| Provided entries |
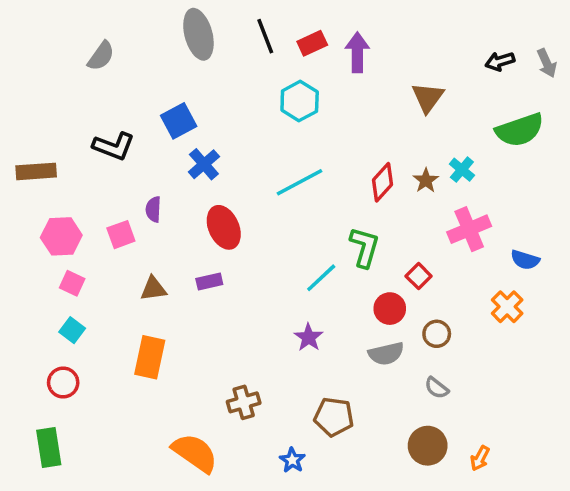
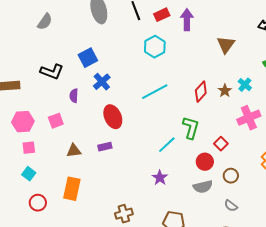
purple semicircle: (153, 209) -> (74, 96), moved
pink square: (72, 283) -> (29, 148), turned -32
red circle: (63, 383) -> (38, 203), moved

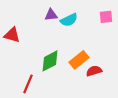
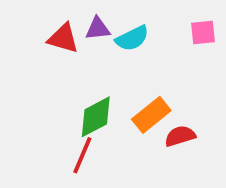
red triangle: (12, 35) -> (63, 38), moved
red line: (28, 84) -> (82, 155), moved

| Assigned task |
Every line above has to be output exactly; the pictures must be dropped.

| Task response |
purple semicircle: (153, 209) -> (74, 96), moved
pink square: (72, 283) -> (29, 148), turned -32
red circle: (63, 383) -> (38, 203), moved

red triangle: (12, 35) -> (63, 38), moved
red line: (28, 84) -> (82, 155), moved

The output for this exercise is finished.